■ WHAT THIS TASK INVOLVES ■
Give the line containing "C205: 100nF (GND, VA) -> 100nF (-15V, GND)" again, exactly, along with all later lines of the entries, through the last one.

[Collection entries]
==*==

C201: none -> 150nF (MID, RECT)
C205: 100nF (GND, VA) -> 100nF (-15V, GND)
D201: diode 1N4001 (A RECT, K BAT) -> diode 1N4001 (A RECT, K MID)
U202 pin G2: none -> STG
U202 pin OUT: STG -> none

==*==

■ RESULT OF THE EXERCISE ■
C205: 100nF (GND, VA) -> 100nF (-15V, GND)
D201: diode 1N4001 (A RECT, K BAT) -> diode 1N4001 (A RECT, K MID)
U202 pin G2: none -> STG
U202 pin OUT: STG -> none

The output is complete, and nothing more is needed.